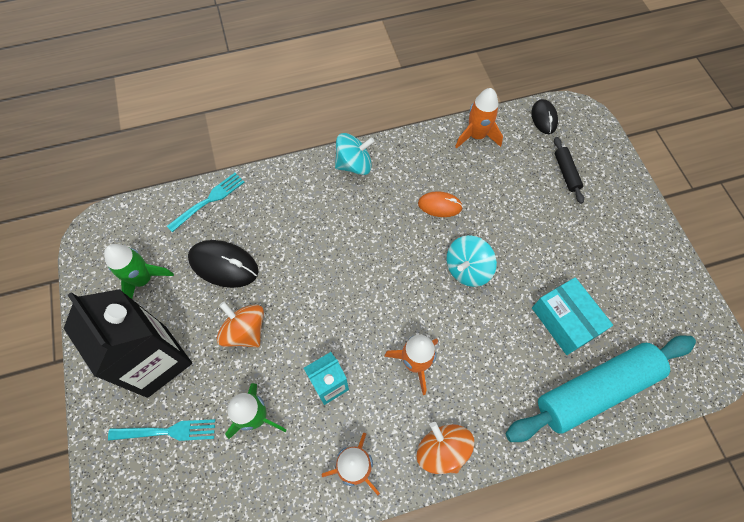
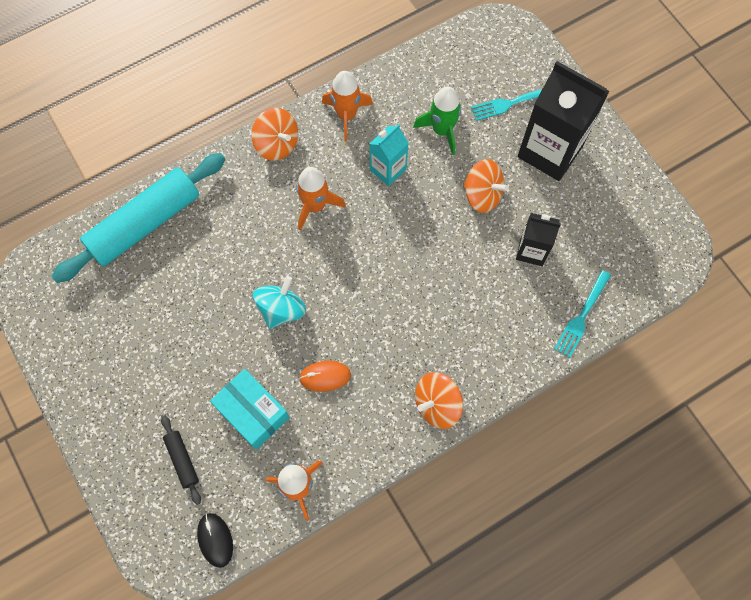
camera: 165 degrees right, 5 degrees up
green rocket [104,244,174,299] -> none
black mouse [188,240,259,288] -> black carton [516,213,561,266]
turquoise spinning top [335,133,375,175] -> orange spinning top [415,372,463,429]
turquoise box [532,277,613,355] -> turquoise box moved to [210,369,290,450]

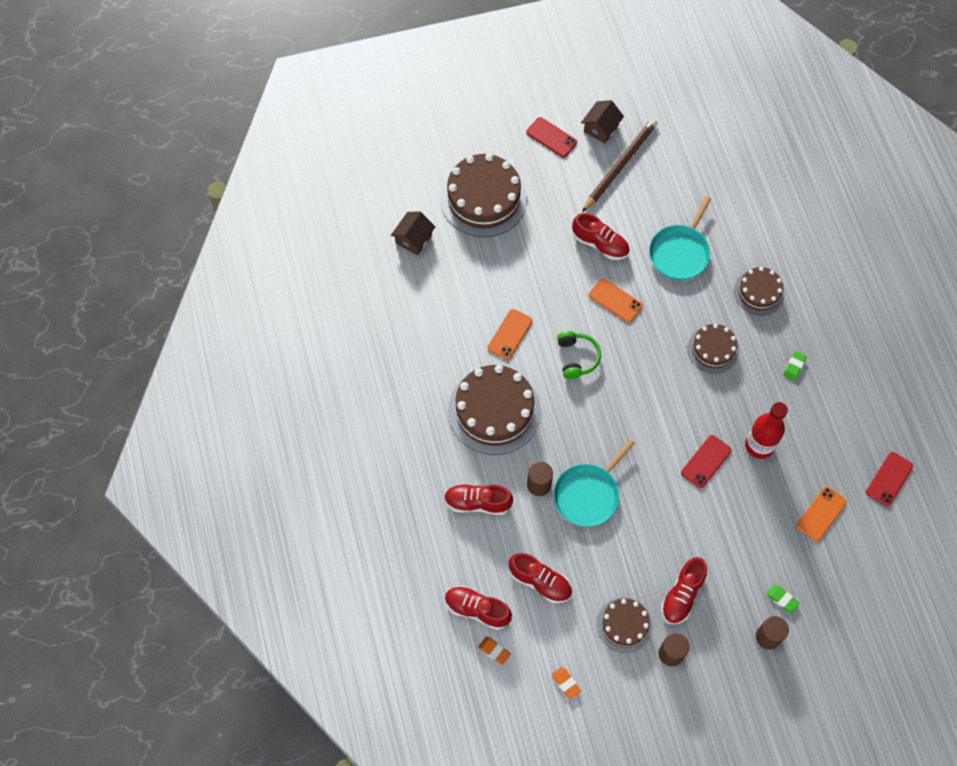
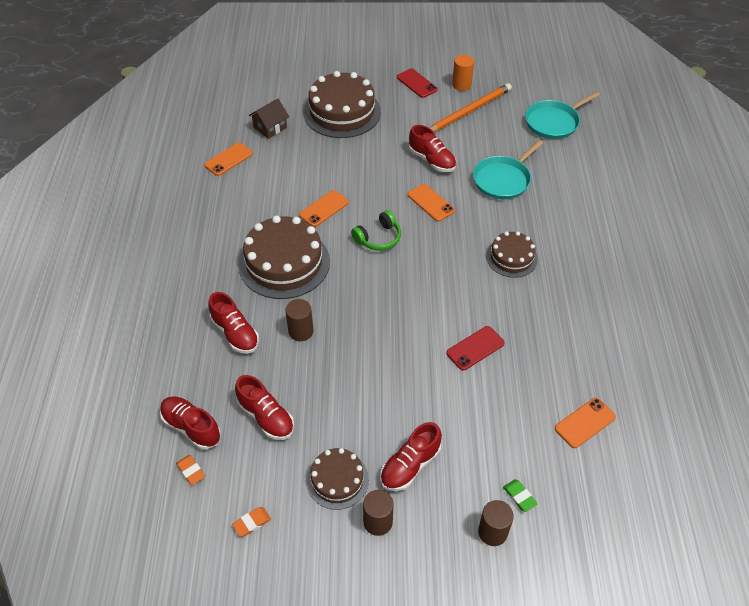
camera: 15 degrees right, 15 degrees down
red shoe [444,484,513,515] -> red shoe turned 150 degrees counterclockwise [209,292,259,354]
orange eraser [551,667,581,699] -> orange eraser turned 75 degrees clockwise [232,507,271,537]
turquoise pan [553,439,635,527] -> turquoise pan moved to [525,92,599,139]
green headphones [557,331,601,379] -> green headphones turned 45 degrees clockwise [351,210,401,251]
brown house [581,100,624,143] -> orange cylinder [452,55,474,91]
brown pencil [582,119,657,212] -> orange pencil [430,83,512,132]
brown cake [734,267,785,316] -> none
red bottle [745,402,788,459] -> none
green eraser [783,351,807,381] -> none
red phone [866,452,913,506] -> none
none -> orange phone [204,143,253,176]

☆ ☆ ☆ ☆

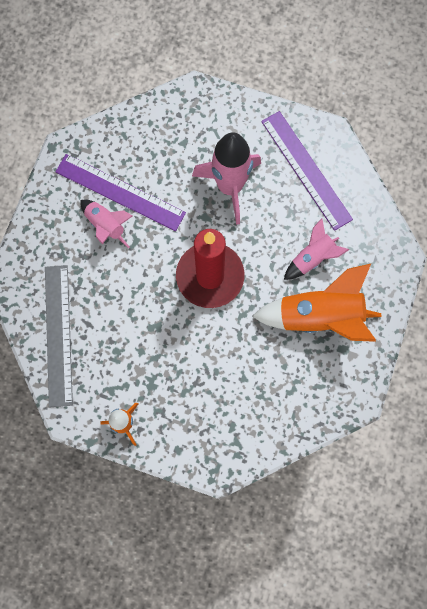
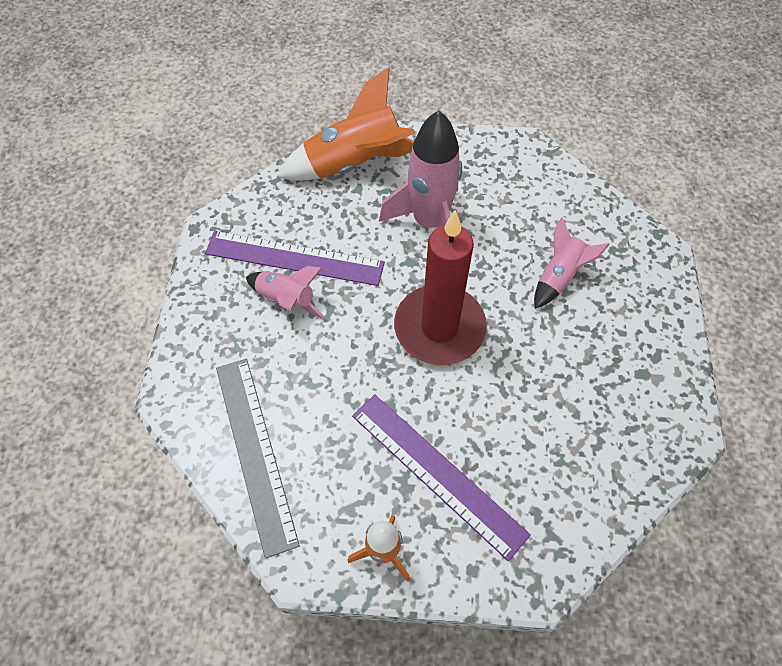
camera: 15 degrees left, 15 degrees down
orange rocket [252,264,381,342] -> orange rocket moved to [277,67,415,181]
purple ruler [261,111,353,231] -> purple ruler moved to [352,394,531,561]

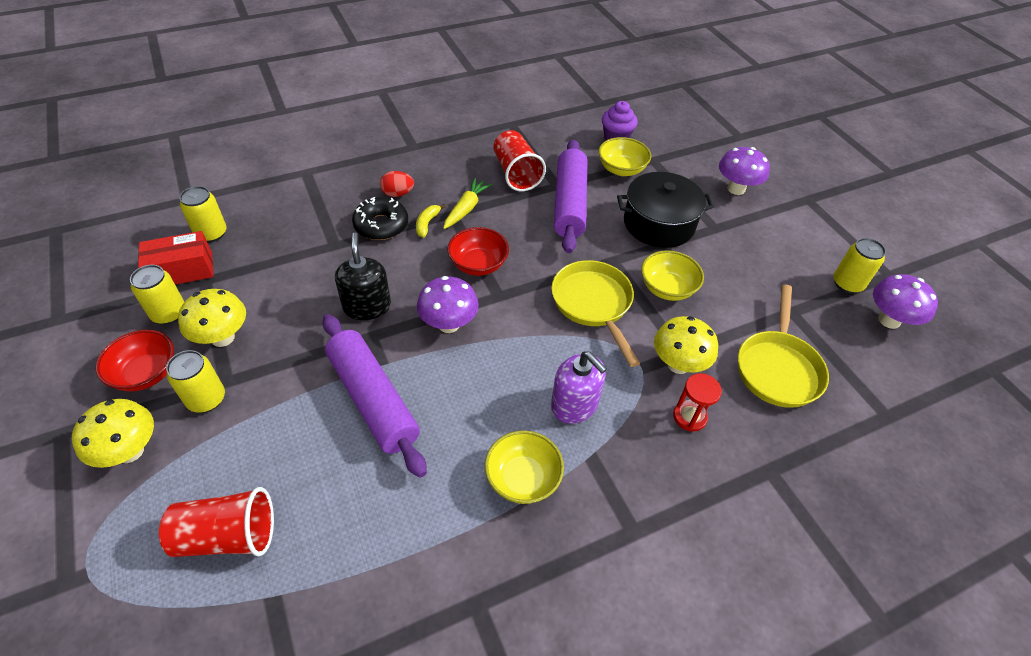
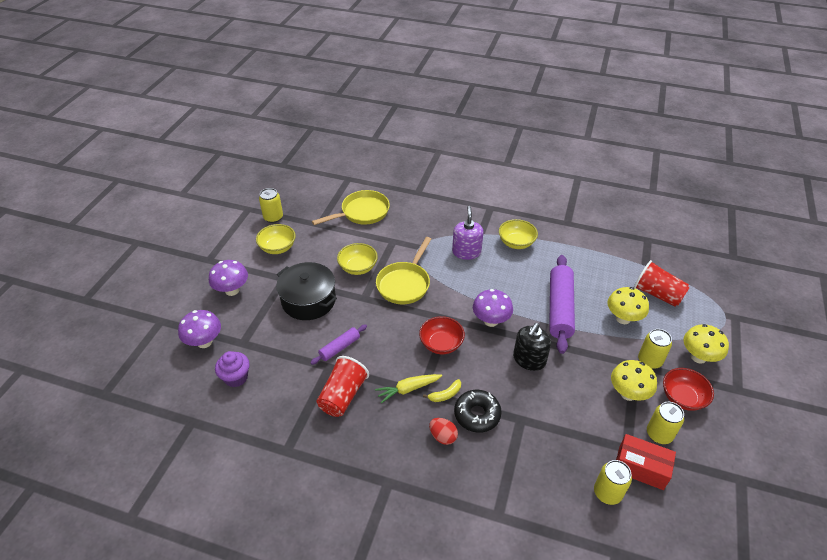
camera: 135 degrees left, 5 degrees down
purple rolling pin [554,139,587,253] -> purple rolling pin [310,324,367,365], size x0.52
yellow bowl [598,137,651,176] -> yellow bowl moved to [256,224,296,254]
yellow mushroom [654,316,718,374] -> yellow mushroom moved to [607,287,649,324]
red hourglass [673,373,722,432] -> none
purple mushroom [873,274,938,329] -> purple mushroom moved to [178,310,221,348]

☆ ☆ ☆ ☆

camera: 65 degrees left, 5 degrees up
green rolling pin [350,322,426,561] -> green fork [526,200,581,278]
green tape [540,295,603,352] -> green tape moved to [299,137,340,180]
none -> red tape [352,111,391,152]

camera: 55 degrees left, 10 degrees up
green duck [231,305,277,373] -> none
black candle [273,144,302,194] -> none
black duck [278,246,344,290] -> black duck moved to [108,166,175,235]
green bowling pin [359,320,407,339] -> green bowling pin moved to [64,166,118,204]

☆ ☆ ☆ ☆

Please copy the lines in the records above between the one holding "yellow bowl [598,137,651,176]" and the one holding "purple mushroom [873,274,938,329]", inclusive, exactly and with no other line.

yellow bowl [598,137,651,176] -> yellow bowl moved to [256,224,296,254]
yellow mushroom [654,316,718,374] -> yellow mushroom moved to [607,287,649,324]
red hourglass [673,373,722,432] -> none
purple mushroom [873,274,938,329] -> purple mushroom moved to [178,310,221,348]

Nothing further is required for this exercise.